● What to work on: Repeat only the lines below from the one that contains "RFID2 pin IRQ: A1 -> TX" through the final line, exactly. Omit pictures.

Before-and-after change data:
══════════════════════════════
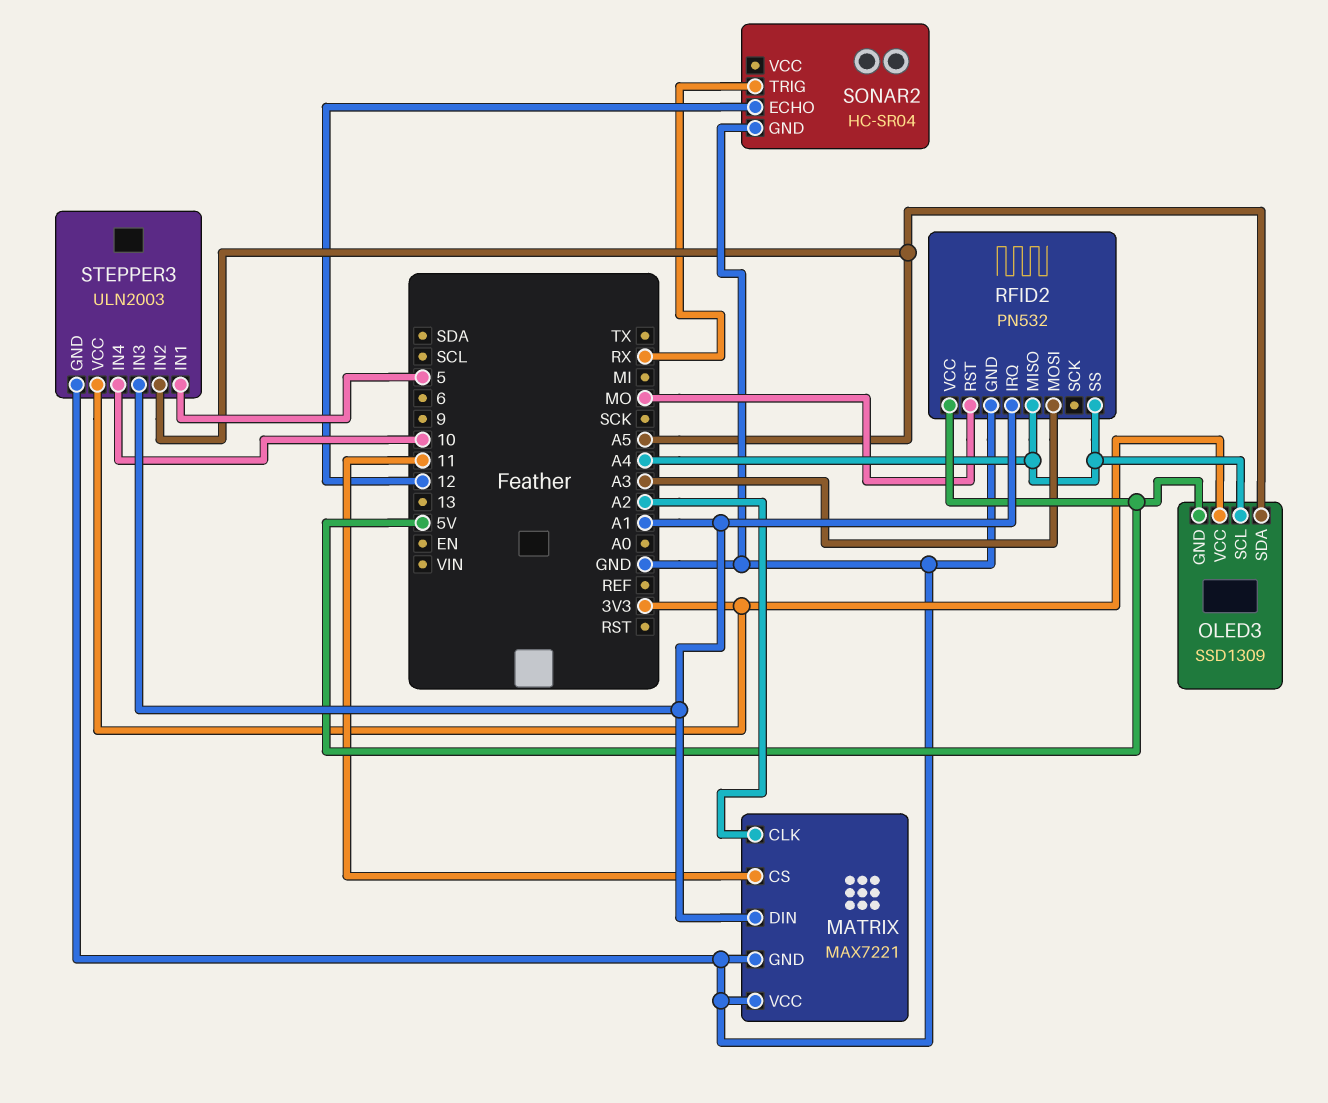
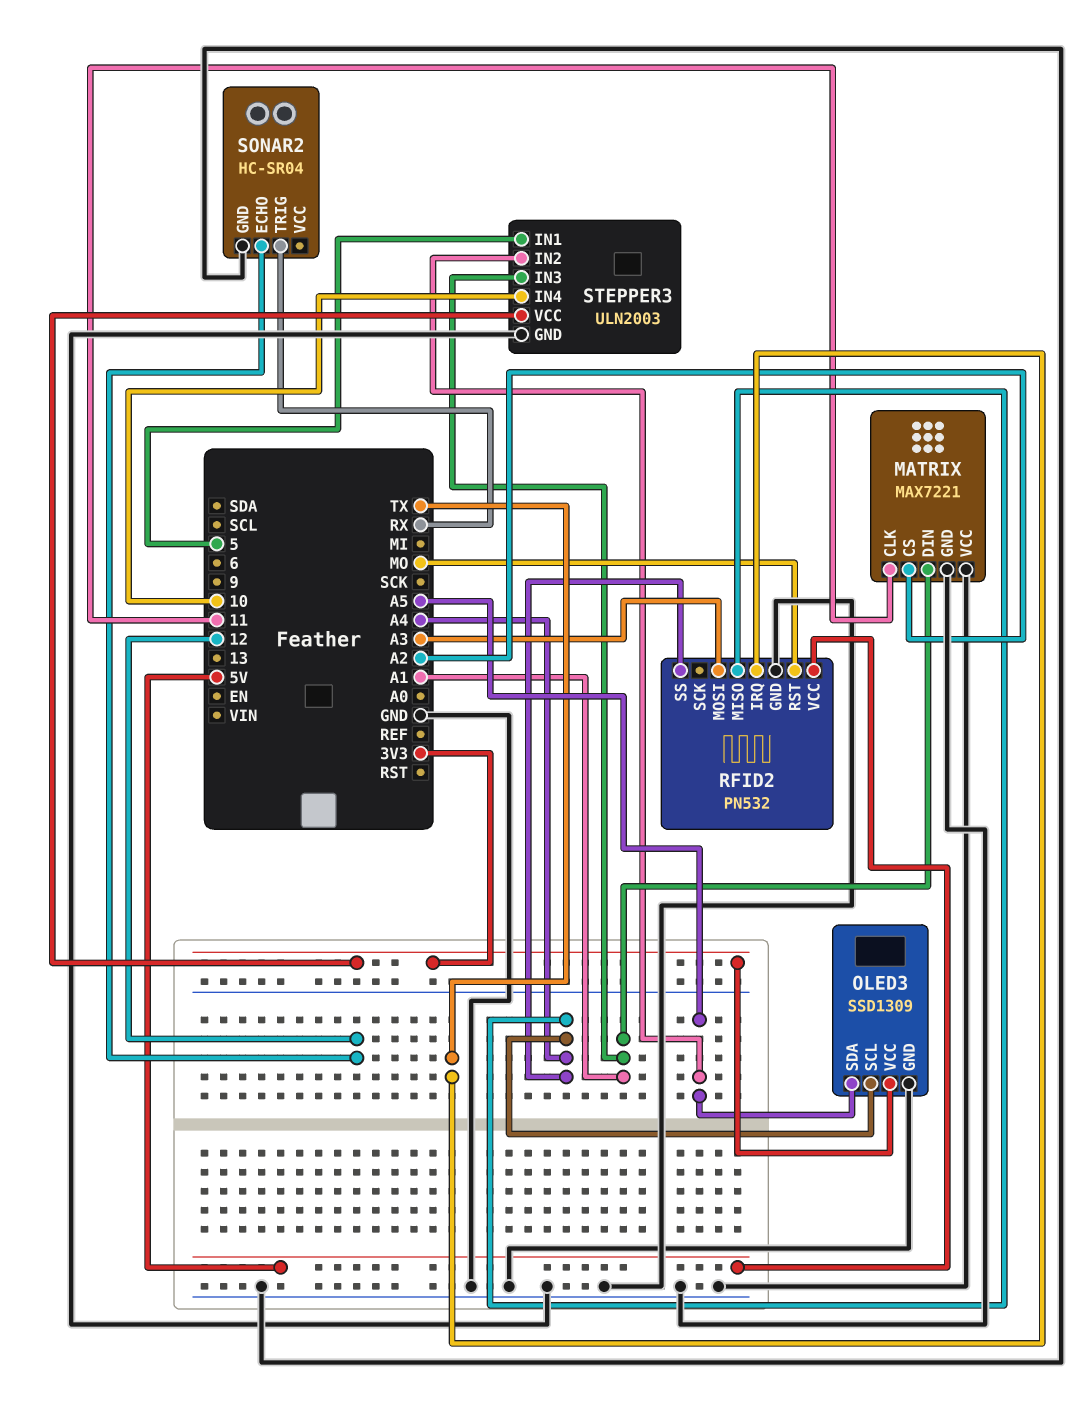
MATRIX pin CLK: A2 -> 11
MATRIX pin CS: 11 -> A2
OLED3 pin GND: 5V -> GND
RFID2 pin IRQ: A1 -> TX

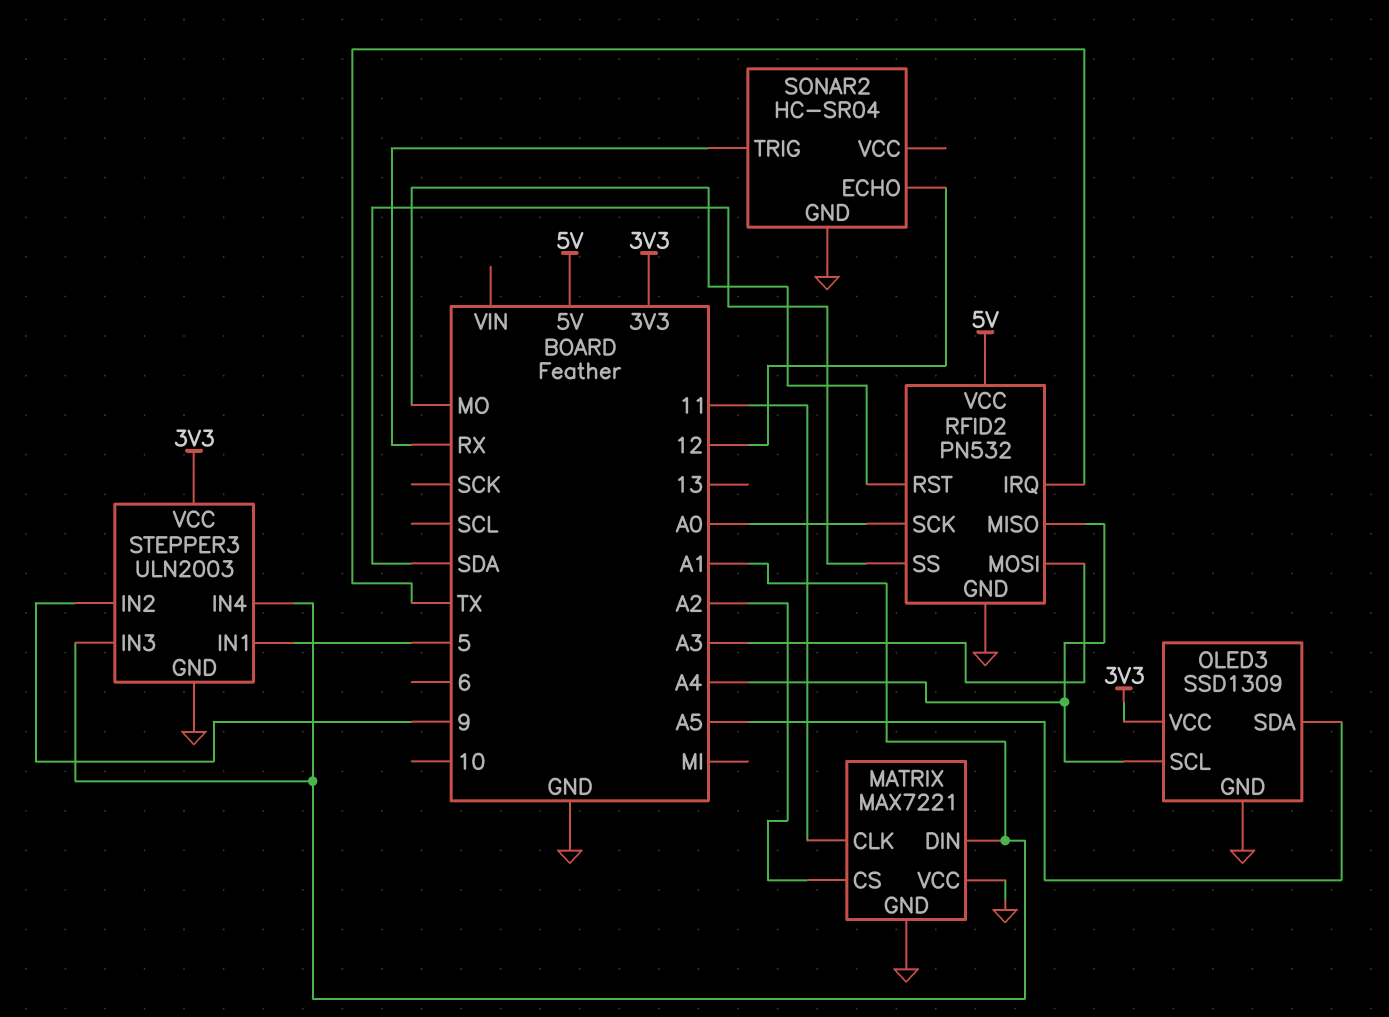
RFID2 pin SCK: none -> A0
RFID2 pin SS: A4 -> SDA
STEPPER3 pin IN2: A5 -> 9
STEPPER3 pin IN4: 10 -> A1

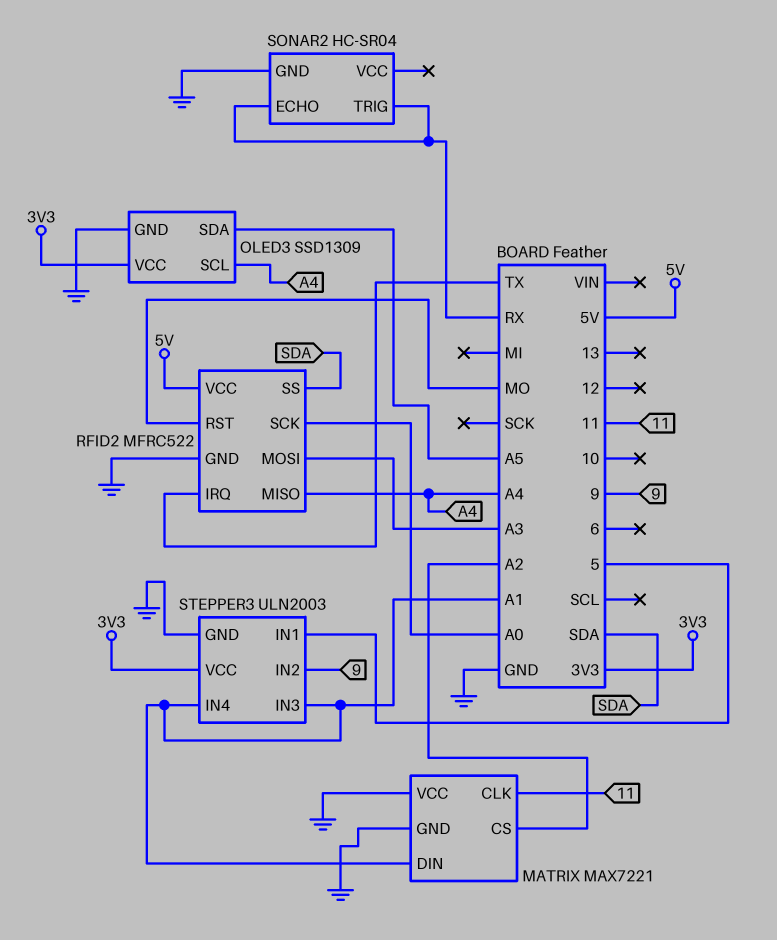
RFID2: PN532 -> MFRC522
SONAR2 pin ECHO: 12 -> RX

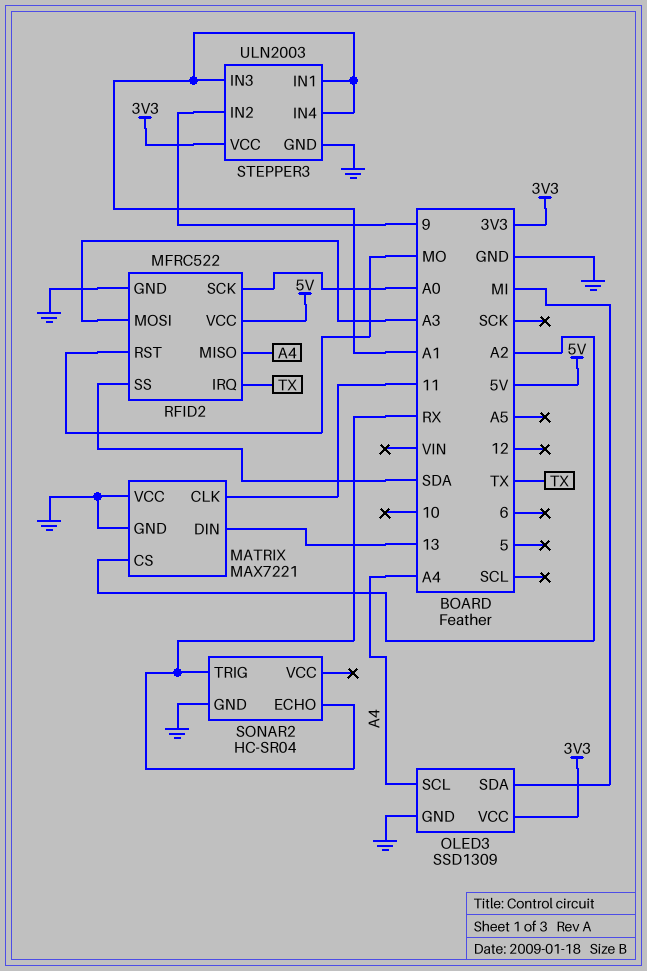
MATRIX pin DIN: A1 -> 13
OLED3 pin SDA: A5 -> MI
STEPPER3 pin IN1: 5 -> A1

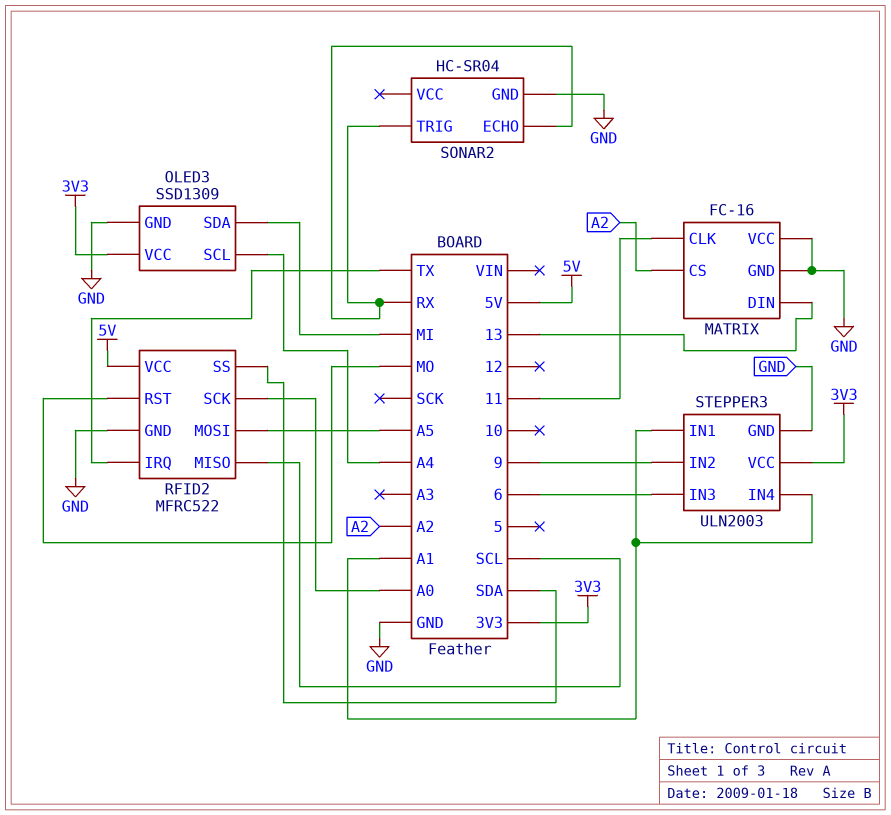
MATRIX: MAX7221 -> FC-16
RFID2 pin MISO: A4 -> SCL
RFID2 pin MOSI: A3 -> A5
STEPPER3 pin IN3: A1 -> 6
══════════════════════════════
● Answer box:
RFID2 pin IRQ: A1 -> TX

RFID2 pin SCK: none -> A0
RFID2 pin SS: A4 -> SDA
STEPPER3 pin IN2: A5 -> 9
STEPPER3 pin IN4: 10 -> A1

RFID2: PN532 -> MFRC522
SONAR2 pin ECHO: 12 -> RX

MATRIX pin DIN: A1 -> 13
OLED3 pin SDA: A5 -> MI
STEPPER3 pin IN1: 5 -> A1

MATRIX: MAX7221 -> FC-16
RFID2 pin MISO: A4 -> SCL
RFID2 pin MOSI: A3 -> A5
STEPPER3 pin IN3: A1 -> 6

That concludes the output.